— INSTRUCTIONS FOR THE TASK —
Could you copy the records below exactly, leaving out any pictures they include?

— DATA LISTING —
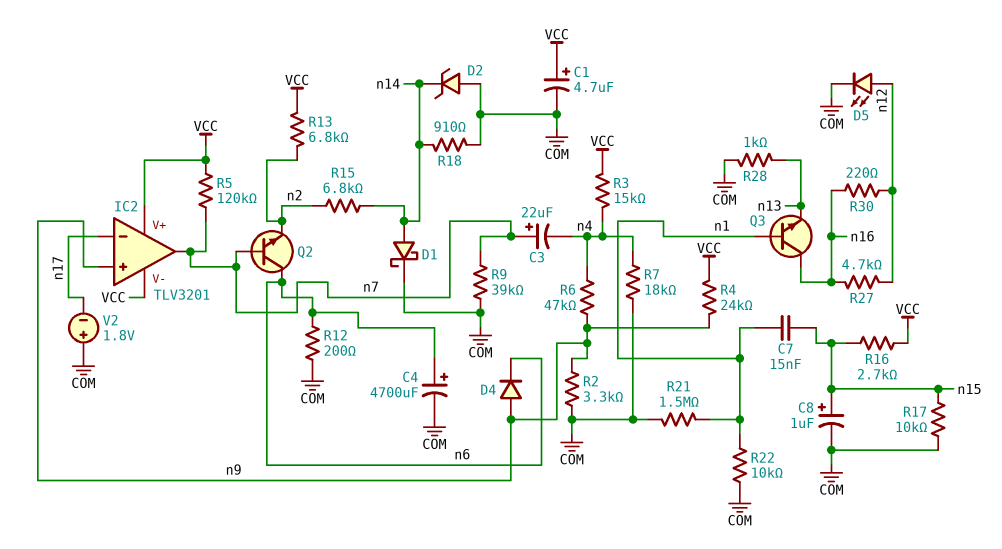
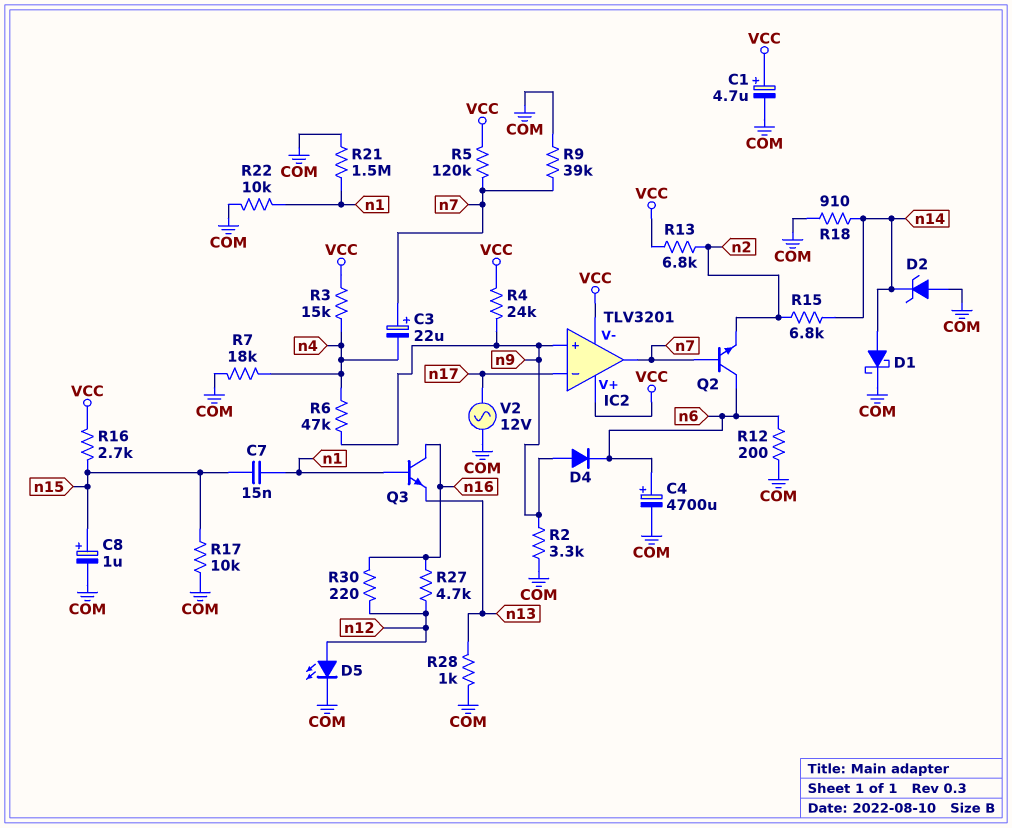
V2: 1.8V (plus COM, minus n17) -> AC 12V (COM, n17)

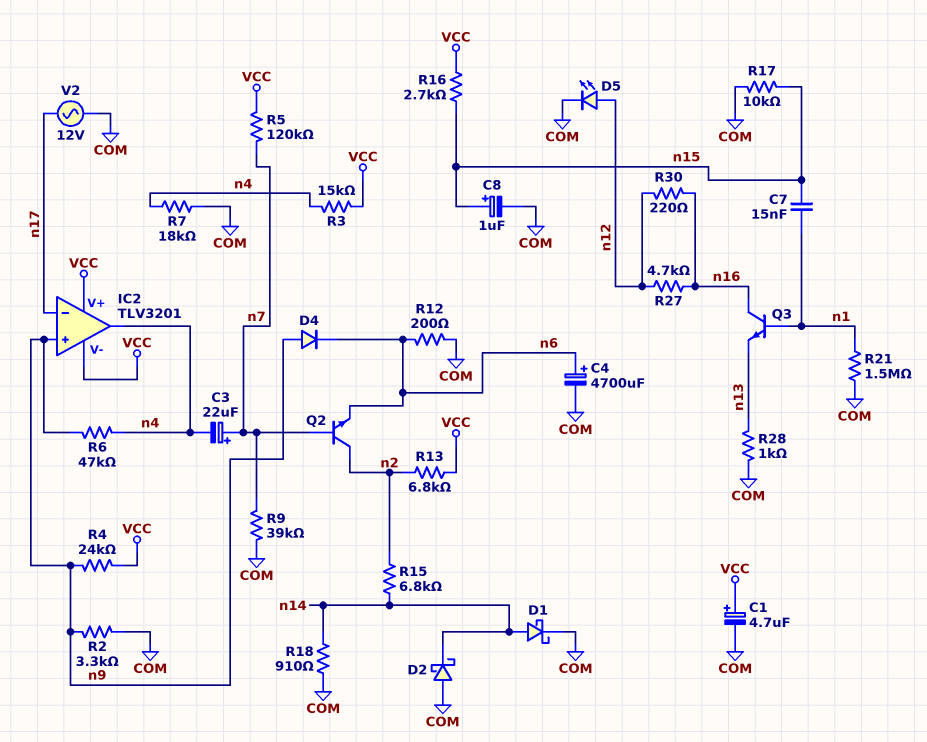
D2: zener (A COM, K n14) -> schottky (A COM, K n14)
IC2 pin out: n7 -> n4
Q2: NPN (B n7, C n6, E n2) -> NPN (B n7, C n2, E n6)
R22: 10k (COM, n1) -> none

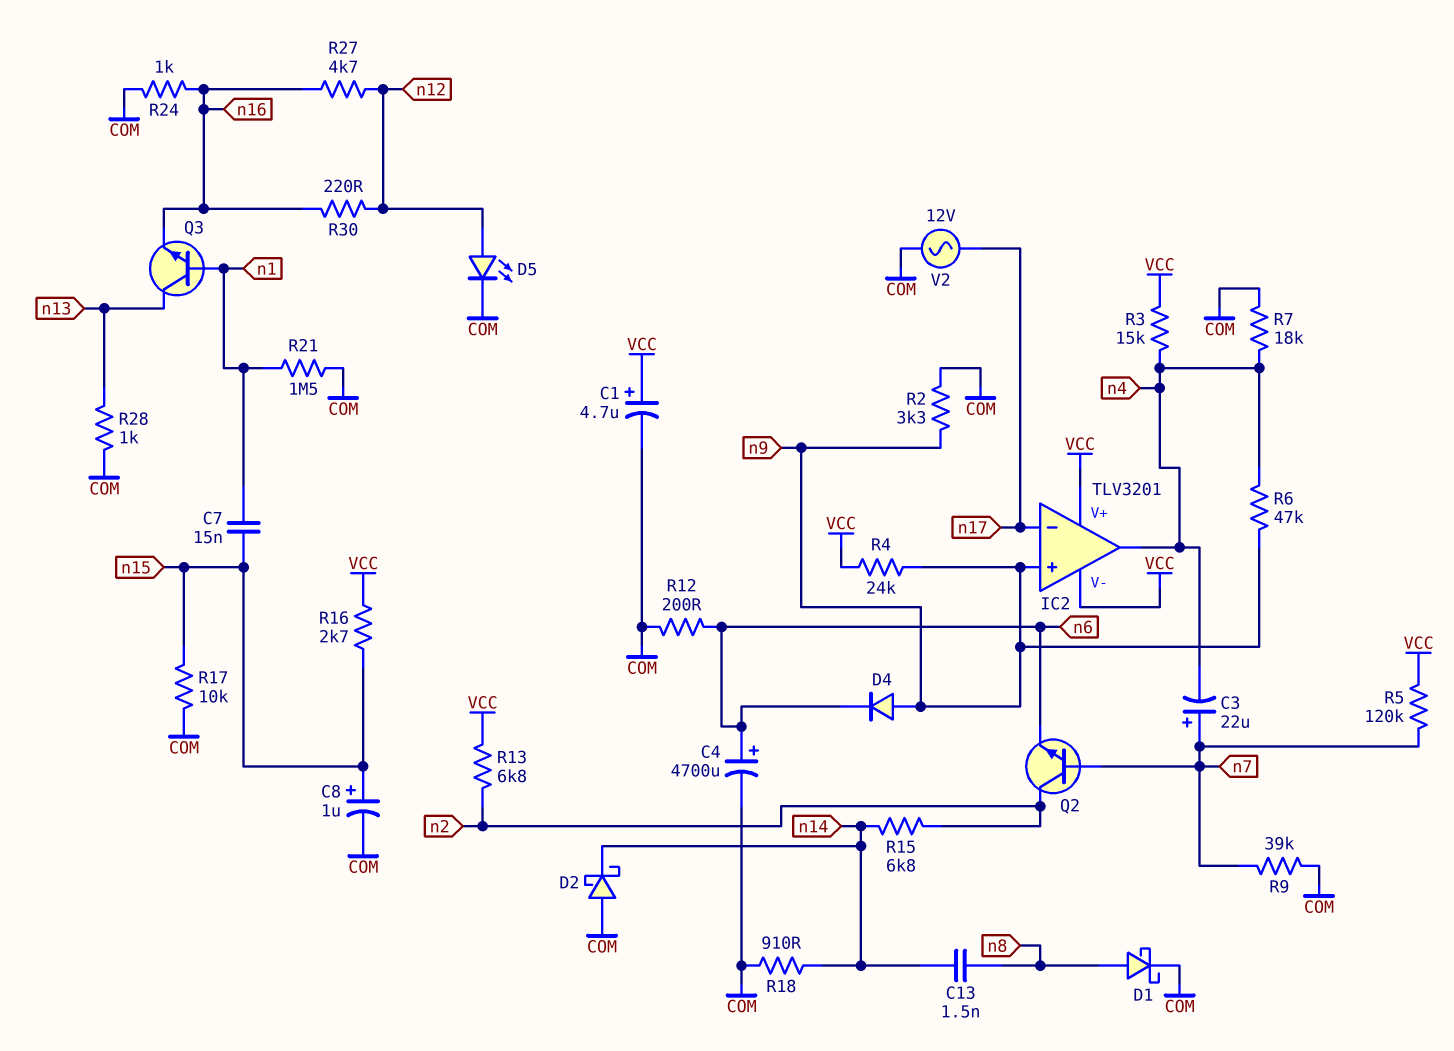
C13: none -> 1.5nF (n8, n14)
D1: schottky (A n14, K COM) -> schottky (A n8, K COM)
Q3: NPN (B n1, C n16, E n13) -> NPN (B n1, C n13, E n16)
R24: none -> 1k (COM, n16)

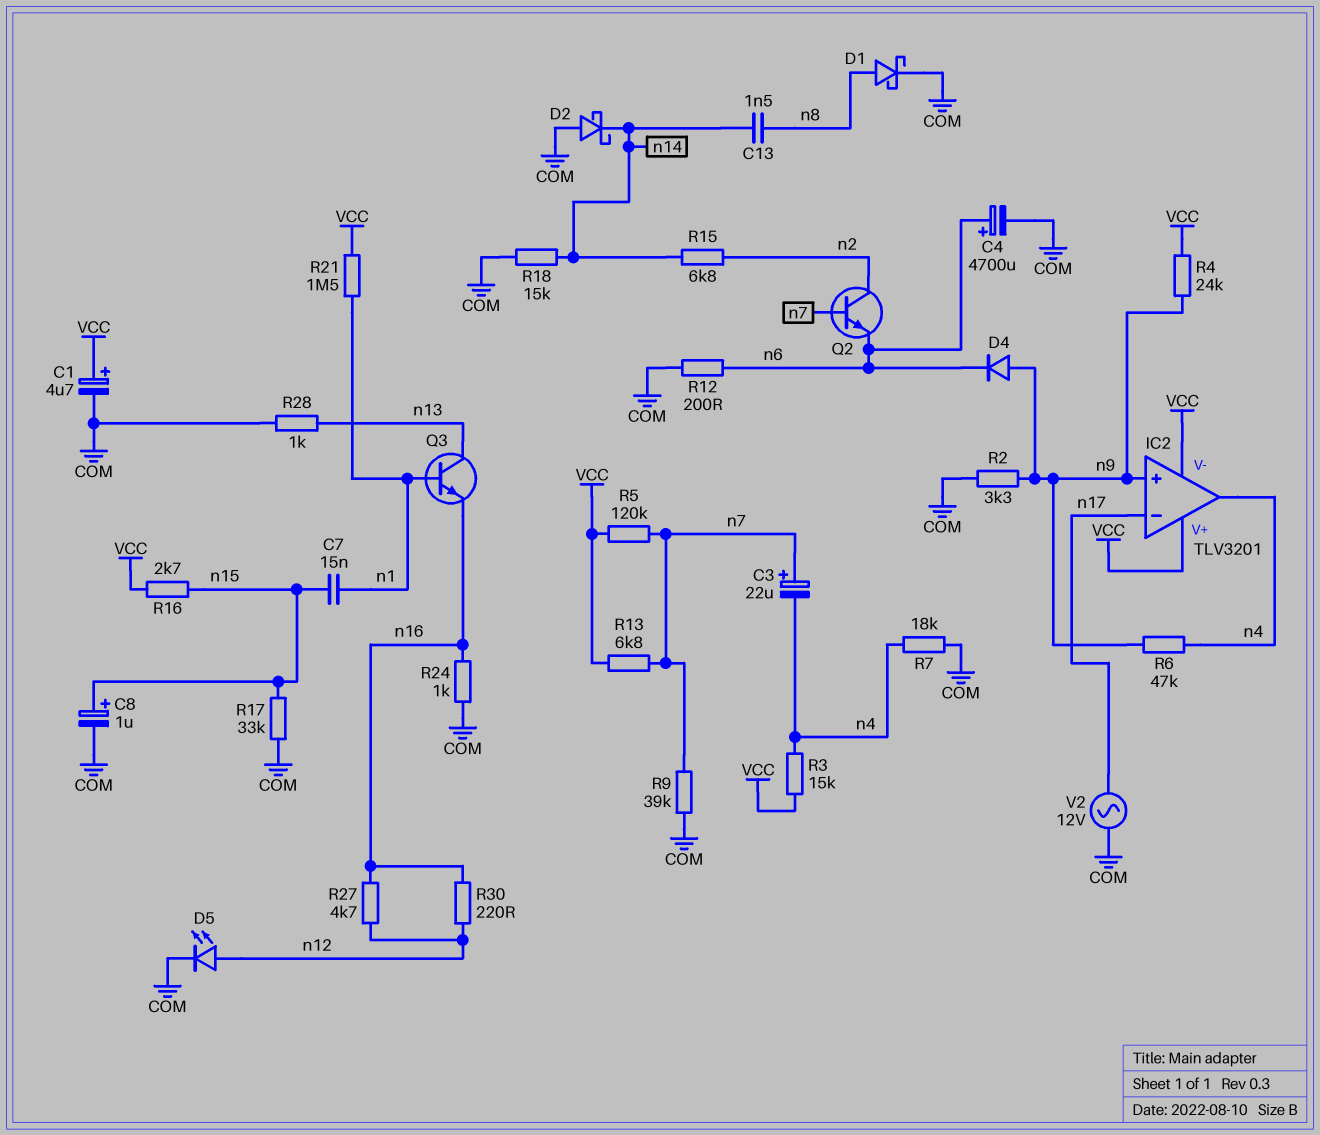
R13: 6.8k (VCC, n2) -> 6.8k (VCC, n7)
R17: 10k (COM, n15) -> 33k (COM, n15)
R18: 910 (COM, n14) -> 15k (COM, n14)
R21: 1.5M (COM, n1) -> 1.5M (VCC, n1)

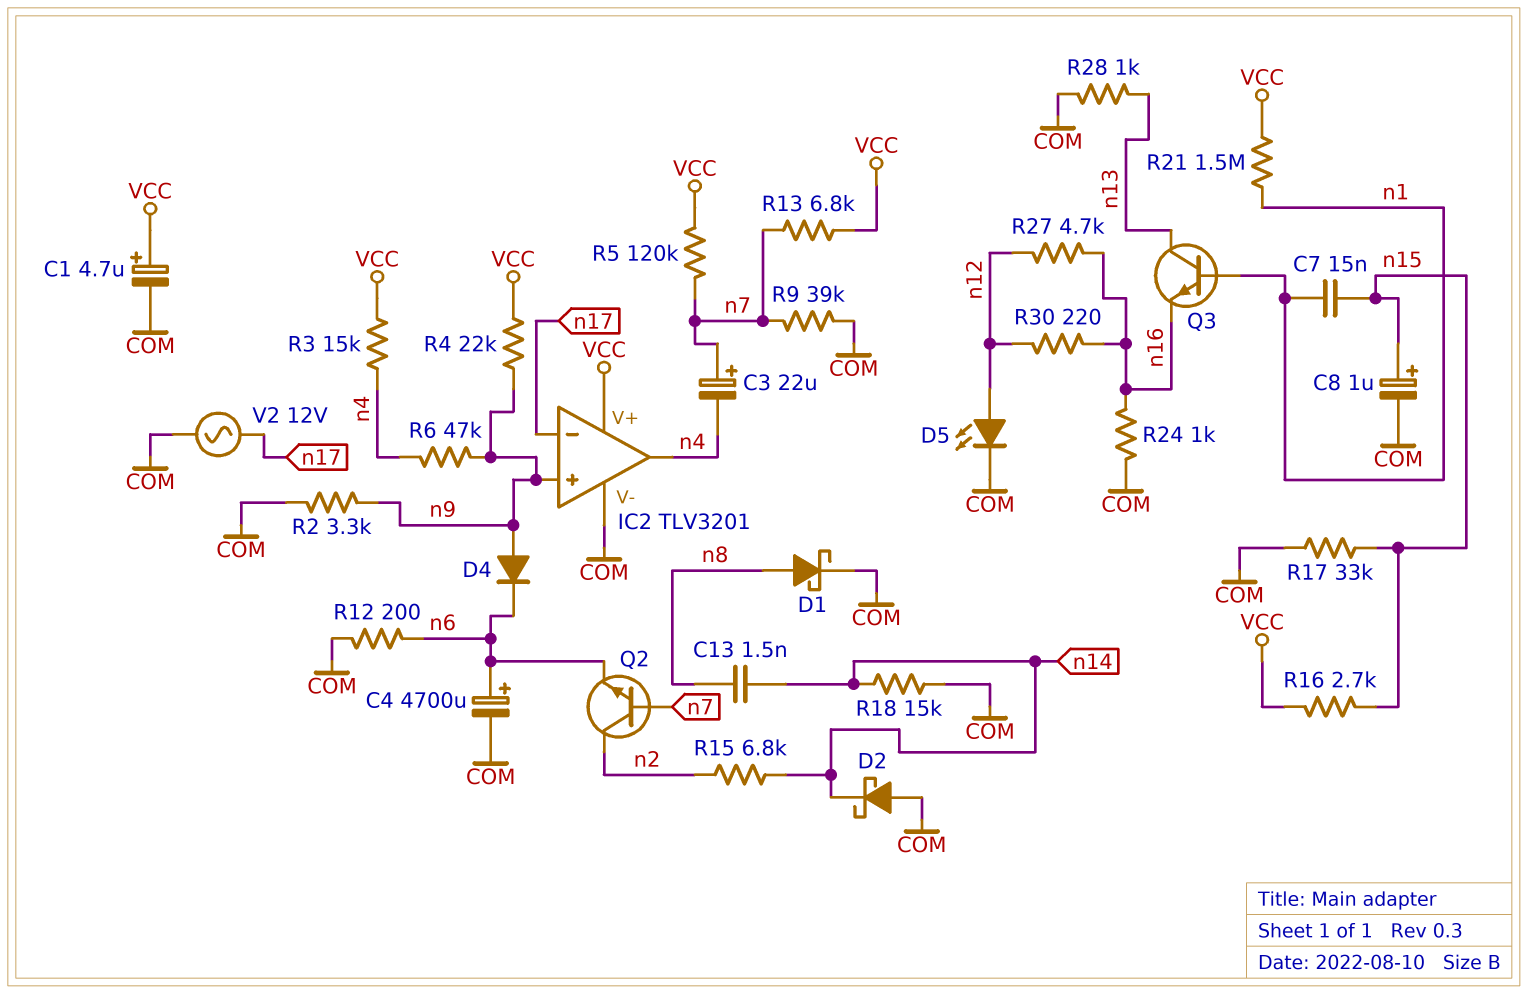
IC2 pin V-: VCC -> COM
R4: 24k (VCC, n9) -> 22k (VCC, n9)
R7: 18k (COM, n4) -> none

— ANSWER —
V2: 1.8V (plus COM, minus n17) -> AC 12V (COM, n17)

D2: zener (A COM, K n14) -> schottky (A COM, K n14)
IC2 pin out: n7 -> n4
Q2: NPN (B n7, C n6, E n2) -> NPN (B n7, C n2, E n6)
R22: 10k (COM, n1) -> none

C13: none -> 1.5nF (n8, n14)
D1: schottky (A n14, K COM) -> schottky (A n8, K COM)
Q3: NPN (B n1, C n16, E n13) -> NPN (B n1, C n13, E n16)
R24: none -> 1k (COM, n16)

R13: 6.8k (VCC, n2) -> 6.8k (VCC, n7)
R17: 10k (COM, n15) -> 33k (COM, n15)
R18: 910 (COM, n14) -> 15k (COM, n14)
R21: 1.5M (COM, n1) -> 1.5M (VCC, n1)

IC2 pin V-: VCC -> COM
R4: 24k (VCC, n9) -> 22k (VCC, n9)
R7: 18k (COM, n4) -> none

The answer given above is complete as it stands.